[Task to carry out] All the data below needs to be retyped exactly as shown.

[The data]
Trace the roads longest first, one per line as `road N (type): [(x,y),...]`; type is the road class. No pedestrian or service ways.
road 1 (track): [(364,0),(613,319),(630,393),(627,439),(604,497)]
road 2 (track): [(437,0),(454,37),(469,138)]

[Written answer]
Trace the roads longest first, one per line as `road N (type): [(x,y),...]`; type is the road class. No pedestrian or service ways.
road 1 (track): [(364,0),(613,319),(630,393),(627,439),(604,497)]
road 2 (track): [(437,0),(454,37),(469,138)]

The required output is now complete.